» **WORK REQUEST**
Copy the data precisely, character for character, and leave out every picture.

Stored items:
──────

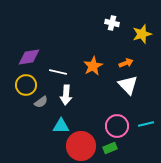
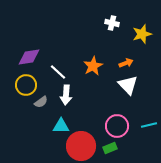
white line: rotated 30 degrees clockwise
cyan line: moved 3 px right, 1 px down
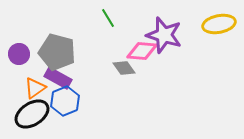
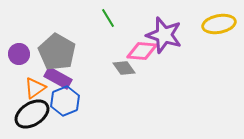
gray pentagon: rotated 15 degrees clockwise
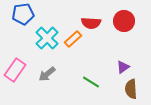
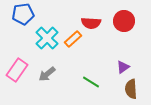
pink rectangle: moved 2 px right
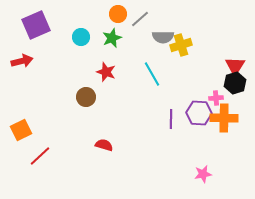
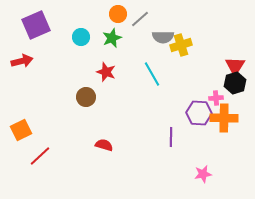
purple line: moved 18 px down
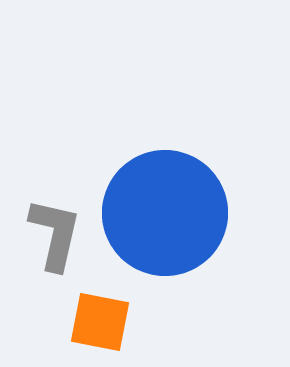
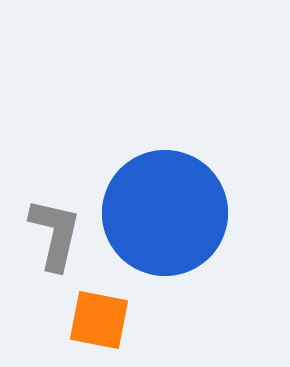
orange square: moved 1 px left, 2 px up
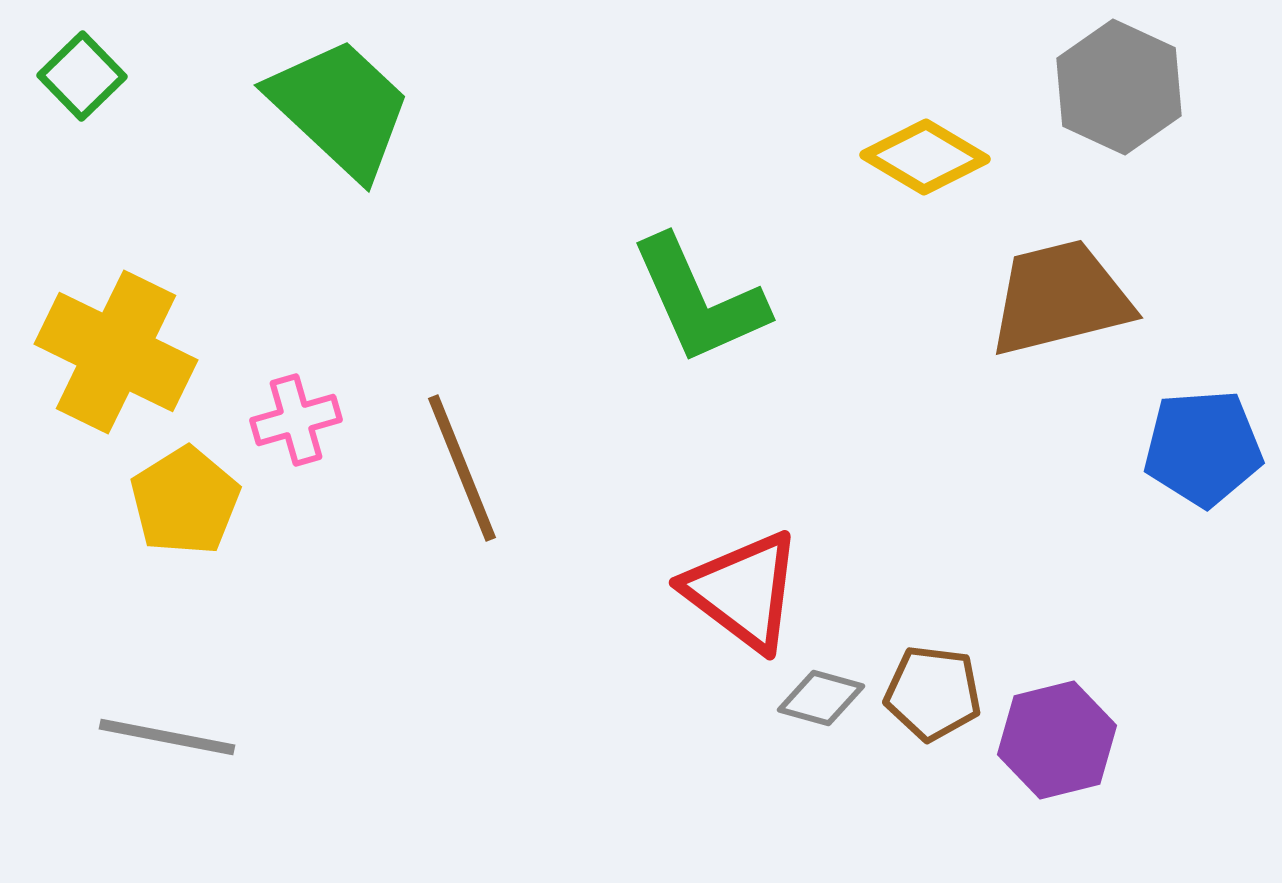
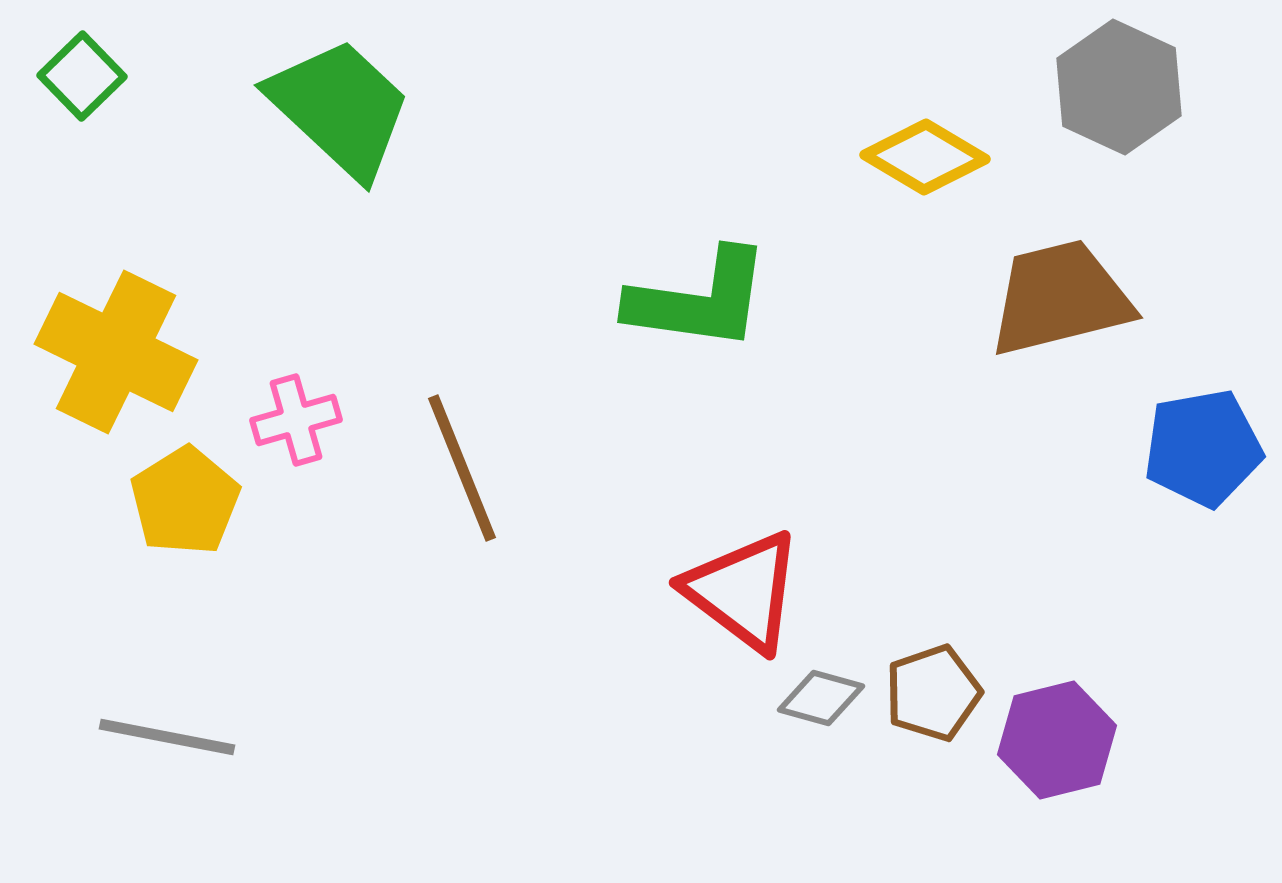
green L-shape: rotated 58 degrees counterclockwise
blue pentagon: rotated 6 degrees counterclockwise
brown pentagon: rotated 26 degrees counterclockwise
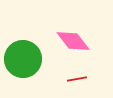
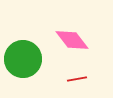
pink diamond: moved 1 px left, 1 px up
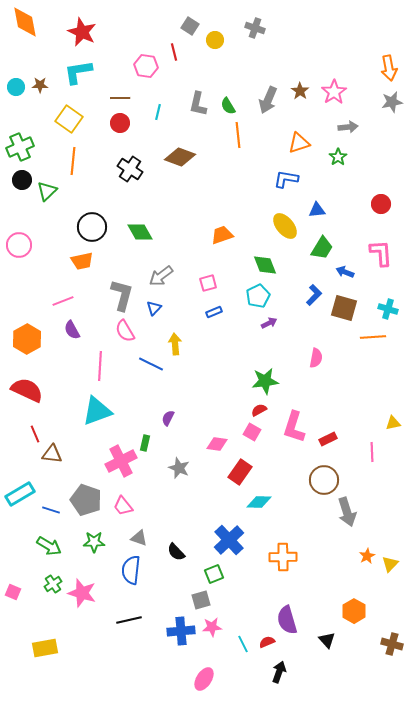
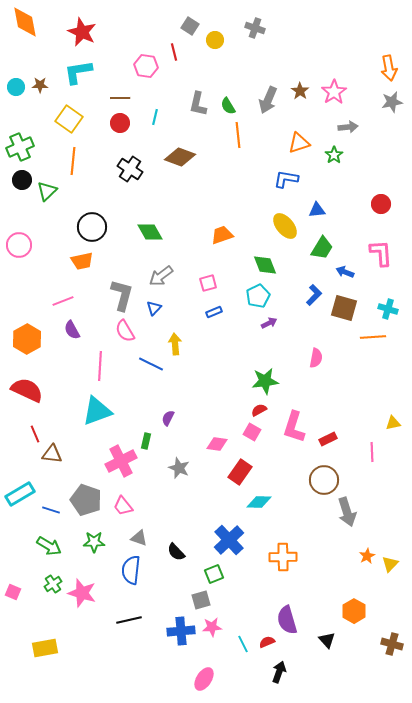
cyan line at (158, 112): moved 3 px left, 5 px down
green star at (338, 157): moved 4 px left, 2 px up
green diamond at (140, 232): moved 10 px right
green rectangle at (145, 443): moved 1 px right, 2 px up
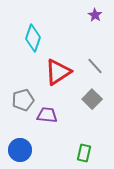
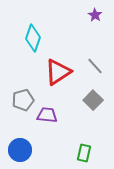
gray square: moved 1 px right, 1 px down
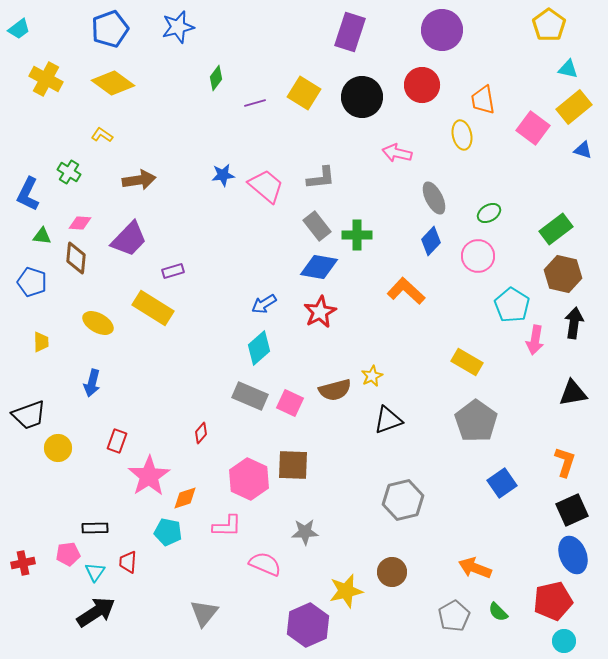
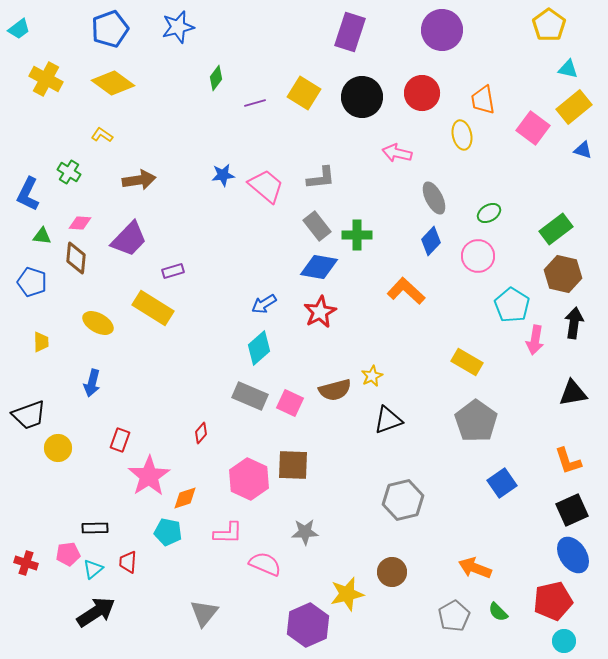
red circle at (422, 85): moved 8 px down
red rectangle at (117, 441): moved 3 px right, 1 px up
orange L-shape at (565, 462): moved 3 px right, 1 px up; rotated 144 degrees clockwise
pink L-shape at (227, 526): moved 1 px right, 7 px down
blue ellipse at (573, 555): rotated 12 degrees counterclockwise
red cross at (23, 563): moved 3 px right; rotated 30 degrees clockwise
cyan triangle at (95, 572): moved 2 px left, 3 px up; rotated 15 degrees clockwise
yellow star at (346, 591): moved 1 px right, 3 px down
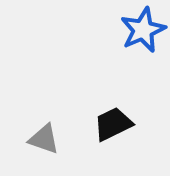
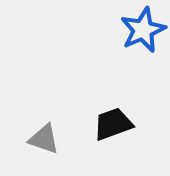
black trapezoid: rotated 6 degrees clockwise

──────

» **RESPONSE AREA**
white line: rotated 30 degrees clockwise
cyan line: moved 3 px right, 1 px down
gray pentagon: rotated 15 degrees clockwise
pink rectangle: moved 2 px right
purple line: moved 18 px down
orange square: moved 1 px left, 2 px up
green L-shape: rotated 58 degrees counterclockwise
blue pentagon: rotated 6 degrees counterclockwise
brown pentagon: rotated 26 degrees counterclockwise
pink diamond: moved 1 px left, 1 px up
cyan line at (158, 112): moved 3 px left, 5 px down
green star at (338, 157): moved 4 px left, 2 px up
green diamond at (140, 232): moved 10 px right
green rectangle at (145, 443): moved 1 px right, 2 px up
gray square: moved 1 px right, 1 px down
red circle at (422, 85): moved 8 px down
red rectangle at (117, 441): moved 3 px right, 1 px up
orange L-shape at (565, 462): moved 3 px right, 1 px up; rotated 144 degrees clockwise
pink L-shape at (227, 526): moved 1 px right, 7 px down
blue ellipse at (573, 555): rotated 12 degrees counterclockwise
red cross at (23, 563): moved 3 px right; rotated 30 degrees clockwise
cyan triangle at (95, 572): moved 2 px left, 3 px up; rotated 15 degrees clockwise
yellow star at (346, 591): moved 1 px right, 3 px down
black trapezoid: rotated 6 degrees clockwise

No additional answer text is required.